• TASK
Rewrite the lines from the start of the records through the line containing "Identify the location of vacant" as a JSON list of strings, one string per line, leaving out blank lines.

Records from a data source
+ + + + +
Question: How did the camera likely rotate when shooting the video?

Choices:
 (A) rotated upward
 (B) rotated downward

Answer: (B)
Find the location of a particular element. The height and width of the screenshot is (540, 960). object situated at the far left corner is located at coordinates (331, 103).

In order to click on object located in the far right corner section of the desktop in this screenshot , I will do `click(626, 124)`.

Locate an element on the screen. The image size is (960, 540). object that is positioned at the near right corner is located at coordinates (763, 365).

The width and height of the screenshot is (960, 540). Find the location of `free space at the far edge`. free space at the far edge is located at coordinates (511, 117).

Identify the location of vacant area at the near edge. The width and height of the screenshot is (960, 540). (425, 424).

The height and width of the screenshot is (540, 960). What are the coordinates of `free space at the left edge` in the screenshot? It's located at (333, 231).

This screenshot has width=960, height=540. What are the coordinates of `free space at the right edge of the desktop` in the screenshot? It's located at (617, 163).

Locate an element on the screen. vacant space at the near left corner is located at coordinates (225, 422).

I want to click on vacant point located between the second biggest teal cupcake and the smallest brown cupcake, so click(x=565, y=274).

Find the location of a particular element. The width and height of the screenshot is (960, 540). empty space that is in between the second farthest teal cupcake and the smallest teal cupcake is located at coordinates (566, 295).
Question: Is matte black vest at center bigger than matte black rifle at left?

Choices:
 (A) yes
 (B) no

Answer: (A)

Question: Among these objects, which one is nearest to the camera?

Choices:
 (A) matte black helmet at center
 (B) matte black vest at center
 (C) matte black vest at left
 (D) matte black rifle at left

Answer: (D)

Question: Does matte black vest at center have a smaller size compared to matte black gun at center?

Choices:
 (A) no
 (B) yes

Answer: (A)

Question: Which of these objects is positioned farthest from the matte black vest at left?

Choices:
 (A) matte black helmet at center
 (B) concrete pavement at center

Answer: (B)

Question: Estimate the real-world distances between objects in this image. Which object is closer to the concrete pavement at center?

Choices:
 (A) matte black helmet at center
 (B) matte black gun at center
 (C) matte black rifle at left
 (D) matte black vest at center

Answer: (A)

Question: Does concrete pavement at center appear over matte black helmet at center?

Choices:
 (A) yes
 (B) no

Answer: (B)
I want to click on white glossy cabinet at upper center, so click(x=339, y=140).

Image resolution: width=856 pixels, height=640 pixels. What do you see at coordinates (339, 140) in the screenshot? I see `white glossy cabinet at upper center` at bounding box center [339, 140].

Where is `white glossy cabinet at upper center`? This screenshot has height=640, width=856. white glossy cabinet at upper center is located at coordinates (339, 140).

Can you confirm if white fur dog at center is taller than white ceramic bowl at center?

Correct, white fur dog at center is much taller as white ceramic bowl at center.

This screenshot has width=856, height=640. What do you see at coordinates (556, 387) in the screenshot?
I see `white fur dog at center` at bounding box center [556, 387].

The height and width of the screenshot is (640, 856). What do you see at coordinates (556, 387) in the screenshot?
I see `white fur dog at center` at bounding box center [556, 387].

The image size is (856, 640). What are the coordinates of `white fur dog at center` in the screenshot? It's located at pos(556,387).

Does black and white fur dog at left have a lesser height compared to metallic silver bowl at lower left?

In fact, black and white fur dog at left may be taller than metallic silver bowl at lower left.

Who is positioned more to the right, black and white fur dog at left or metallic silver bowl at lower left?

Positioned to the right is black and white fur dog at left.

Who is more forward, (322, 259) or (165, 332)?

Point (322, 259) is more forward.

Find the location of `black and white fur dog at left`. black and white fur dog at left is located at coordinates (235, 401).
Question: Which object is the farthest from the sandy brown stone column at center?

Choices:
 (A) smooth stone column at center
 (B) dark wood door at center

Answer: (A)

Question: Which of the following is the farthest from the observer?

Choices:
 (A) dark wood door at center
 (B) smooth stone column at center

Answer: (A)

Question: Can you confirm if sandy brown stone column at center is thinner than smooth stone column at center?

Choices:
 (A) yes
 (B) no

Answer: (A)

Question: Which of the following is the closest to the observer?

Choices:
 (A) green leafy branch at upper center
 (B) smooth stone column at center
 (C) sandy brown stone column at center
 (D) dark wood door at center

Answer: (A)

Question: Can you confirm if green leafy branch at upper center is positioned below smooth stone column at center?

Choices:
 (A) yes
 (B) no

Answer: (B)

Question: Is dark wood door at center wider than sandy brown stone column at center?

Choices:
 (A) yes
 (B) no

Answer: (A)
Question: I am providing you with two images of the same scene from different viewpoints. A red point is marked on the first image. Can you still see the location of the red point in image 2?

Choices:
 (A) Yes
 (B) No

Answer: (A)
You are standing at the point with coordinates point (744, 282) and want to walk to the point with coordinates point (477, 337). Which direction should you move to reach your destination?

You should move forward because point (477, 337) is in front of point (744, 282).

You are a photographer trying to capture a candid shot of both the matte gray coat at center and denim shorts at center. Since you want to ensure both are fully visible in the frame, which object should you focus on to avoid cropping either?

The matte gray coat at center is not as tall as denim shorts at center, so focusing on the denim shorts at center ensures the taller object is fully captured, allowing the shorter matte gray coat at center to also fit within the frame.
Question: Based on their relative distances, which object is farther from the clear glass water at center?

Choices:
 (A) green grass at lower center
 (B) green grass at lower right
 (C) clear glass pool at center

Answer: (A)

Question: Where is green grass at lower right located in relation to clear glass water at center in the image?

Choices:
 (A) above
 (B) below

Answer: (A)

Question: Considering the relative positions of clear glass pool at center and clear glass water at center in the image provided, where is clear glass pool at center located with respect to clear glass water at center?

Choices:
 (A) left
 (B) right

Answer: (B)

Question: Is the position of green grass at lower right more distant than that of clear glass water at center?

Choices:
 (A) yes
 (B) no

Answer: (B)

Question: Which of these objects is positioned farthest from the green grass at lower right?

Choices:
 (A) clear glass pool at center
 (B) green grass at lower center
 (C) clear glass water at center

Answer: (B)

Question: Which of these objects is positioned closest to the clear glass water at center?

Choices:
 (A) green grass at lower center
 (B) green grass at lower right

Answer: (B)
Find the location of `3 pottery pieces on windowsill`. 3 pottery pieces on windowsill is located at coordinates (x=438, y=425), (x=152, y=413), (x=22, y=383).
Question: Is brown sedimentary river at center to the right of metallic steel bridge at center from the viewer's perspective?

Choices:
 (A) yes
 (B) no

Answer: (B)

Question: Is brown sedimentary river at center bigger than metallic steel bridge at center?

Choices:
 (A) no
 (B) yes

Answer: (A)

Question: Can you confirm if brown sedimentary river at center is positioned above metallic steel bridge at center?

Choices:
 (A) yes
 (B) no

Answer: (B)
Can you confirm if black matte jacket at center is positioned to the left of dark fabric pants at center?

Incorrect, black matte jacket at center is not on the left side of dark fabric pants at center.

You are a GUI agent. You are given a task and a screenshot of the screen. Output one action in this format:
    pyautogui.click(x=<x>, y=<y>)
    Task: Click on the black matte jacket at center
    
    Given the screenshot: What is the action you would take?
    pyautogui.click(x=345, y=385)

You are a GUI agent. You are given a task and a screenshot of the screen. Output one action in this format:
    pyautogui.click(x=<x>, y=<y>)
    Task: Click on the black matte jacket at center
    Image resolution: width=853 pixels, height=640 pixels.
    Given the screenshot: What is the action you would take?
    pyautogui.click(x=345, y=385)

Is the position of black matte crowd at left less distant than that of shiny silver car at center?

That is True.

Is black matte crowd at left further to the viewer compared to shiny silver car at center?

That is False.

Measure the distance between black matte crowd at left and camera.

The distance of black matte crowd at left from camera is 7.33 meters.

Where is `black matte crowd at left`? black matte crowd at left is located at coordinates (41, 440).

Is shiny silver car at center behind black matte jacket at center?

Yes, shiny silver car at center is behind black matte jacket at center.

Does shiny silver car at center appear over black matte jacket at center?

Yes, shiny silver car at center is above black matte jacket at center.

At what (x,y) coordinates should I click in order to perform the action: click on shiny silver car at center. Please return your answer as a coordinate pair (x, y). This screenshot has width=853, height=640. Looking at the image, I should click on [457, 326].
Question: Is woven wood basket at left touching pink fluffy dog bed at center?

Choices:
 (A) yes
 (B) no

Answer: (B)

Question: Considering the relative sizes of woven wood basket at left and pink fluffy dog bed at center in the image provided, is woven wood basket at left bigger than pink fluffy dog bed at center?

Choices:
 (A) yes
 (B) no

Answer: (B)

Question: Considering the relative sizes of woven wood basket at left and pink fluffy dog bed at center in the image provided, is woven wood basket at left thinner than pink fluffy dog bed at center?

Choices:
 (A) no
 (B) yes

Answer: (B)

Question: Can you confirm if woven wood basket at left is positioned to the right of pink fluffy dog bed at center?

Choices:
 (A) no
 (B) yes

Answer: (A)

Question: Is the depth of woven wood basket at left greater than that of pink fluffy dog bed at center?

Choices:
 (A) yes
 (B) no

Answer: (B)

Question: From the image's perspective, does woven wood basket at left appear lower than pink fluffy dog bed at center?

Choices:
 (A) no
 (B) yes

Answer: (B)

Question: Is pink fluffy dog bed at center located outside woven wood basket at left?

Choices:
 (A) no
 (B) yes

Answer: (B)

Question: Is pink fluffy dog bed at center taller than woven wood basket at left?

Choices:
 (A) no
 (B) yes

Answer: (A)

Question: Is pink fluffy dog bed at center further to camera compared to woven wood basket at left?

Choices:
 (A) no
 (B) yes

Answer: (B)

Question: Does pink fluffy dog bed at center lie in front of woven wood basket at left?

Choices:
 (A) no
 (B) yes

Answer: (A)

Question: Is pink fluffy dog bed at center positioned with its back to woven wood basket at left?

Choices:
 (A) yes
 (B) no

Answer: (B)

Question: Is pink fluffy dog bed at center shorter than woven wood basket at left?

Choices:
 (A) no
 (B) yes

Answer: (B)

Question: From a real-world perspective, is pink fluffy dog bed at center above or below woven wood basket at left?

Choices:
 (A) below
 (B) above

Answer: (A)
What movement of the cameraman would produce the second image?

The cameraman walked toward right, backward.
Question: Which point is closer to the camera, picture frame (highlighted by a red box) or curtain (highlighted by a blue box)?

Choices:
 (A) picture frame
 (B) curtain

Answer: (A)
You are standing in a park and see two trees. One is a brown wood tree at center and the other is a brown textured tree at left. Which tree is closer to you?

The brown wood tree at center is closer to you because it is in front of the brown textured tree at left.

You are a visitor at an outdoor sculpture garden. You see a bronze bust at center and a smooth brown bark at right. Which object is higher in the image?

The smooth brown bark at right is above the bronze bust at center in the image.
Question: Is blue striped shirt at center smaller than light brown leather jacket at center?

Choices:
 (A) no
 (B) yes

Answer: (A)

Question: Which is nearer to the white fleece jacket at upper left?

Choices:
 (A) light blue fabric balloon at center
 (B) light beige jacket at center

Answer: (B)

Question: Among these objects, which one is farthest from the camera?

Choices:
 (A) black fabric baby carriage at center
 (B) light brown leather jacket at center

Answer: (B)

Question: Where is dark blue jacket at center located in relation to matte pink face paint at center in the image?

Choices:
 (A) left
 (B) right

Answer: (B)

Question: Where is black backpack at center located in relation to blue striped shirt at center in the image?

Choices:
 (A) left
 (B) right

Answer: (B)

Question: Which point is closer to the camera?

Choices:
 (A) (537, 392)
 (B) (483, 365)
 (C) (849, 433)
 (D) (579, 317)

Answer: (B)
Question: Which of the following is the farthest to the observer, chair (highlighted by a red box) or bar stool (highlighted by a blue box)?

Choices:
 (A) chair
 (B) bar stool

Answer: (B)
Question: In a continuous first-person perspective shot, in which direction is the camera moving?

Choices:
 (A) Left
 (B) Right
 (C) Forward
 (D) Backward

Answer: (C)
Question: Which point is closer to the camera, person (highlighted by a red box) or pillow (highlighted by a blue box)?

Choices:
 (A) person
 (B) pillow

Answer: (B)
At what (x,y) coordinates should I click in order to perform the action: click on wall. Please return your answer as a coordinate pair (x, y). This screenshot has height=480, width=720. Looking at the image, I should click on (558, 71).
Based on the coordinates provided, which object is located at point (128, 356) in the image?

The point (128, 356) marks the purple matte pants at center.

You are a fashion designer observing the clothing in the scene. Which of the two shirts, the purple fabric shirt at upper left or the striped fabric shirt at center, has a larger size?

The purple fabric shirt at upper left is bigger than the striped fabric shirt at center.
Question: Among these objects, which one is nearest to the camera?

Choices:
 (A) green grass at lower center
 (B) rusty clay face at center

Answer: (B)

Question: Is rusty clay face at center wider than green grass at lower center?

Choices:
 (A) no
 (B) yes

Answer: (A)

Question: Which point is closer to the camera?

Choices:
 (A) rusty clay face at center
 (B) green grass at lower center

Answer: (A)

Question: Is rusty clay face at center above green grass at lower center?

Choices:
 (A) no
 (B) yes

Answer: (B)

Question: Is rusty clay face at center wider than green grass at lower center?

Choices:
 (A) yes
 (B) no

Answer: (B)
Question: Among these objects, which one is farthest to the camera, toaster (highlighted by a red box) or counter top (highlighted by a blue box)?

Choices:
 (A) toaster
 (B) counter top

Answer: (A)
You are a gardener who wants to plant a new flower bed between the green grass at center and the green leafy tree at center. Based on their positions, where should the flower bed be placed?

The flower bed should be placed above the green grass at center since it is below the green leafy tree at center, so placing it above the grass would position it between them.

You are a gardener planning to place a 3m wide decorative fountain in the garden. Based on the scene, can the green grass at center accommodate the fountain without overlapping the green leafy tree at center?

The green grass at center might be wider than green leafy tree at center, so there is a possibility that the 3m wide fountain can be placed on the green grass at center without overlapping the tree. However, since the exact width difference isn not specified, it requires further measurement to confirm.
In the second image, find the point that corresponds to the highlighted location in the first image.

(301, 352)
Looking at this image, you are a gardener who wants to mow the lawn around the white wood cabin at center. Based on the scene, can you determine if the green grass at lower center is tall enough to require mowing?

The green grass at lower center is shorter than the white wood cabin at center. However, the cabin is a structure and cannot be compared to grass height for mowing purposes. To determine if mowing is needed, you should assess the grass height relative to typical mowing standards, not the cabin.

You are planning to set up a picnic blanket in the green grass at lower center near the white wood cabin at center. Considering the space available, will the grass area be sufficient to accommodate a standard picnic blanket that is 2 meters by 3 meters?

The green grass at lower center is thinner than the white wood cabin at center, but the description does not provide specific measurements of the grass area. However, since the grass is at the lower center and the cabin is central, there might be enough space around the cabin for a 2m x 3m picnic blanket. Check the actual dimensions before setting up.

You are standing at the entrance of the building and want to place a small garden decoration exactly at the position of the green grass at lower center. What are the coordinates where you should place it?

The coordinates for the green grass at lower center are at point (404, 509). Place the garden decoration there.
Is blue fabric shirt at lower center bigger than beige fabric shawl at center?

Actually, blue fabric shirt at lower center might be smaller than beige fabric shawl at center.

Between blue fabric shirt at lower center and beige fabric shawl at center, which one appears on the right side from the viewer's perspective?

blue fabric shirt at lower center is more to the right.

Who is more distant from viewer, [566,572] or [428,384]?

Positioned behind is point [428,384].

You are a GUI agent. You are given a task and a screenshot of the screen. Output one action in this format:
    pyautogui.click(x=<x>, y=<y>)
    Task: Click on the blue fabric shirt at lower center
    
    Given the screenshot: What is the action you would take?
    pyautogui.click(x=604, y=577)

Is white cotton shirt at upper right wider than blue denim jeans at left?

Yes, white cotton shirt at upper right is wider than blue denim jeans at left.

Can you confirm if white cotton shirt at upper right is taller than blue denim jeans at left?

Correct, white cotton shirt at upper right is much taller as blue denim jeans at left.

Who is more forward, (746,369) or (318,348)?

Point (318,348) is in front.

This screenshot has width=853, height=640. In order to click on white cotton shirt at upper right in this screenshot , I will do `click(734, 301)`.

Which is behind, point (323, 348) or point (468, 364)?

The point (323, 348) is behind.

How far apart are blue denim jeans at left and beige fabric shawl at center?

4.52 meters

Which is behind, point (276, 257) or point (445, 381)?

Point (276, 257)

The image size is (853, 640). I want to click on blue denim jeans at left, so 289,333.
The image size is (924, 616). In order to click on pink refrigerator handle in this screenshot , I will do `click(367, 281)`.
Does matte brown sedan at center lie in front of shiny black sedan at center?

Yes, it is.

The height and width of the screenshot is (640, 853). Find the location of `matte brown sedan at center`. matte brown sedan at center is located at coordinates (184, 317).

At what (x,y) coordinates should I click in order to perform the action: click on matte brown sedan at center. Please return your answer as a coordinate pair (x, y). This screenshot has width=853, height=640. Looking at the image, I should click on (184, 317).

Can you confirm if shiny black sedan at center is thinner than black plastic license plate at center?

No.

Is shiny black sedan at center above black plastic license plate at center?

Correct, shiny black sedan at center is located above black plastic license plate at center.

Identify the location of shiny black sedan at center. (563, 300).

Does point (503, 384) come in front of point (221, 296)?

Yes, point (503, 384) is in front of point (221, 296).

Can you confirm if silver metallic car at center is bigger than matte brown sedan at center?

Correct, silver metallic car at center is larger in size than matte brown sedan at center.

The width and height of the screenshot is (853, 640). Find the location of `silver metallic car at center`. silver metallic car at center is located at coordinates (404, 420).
+ + + + +
• REPLY TO THE TASK
[
  "Question: How did the camera likely rotate when shooting the video?",
  "Choices:",
  " (A) rotated upward",
  " (B) rotated downward",
  "Answer: (B)",
  "Find the location of a particular element. The height and width of the screenshot is (540, 960). object situated at the far left corner is located at coordinates (331, 103).",
  "In order to click on object located in the far right corner section of the desktop in this screenshot , I will do `click(626, 124)`.",
  "Locate an element on the screen. The image size is (960, 540). object that is positioned at the near right corner is located at coordinates (763, 365).",
  "The width and height of the screenshot is (960, 540). Find the location of `free space at the far edge`. free space at the far edge is located at coordinates (511, 117).",
  "Identify the location of vacant area at the near edge. The width and height of the screenshot is (960, 540). (425, 424)."
]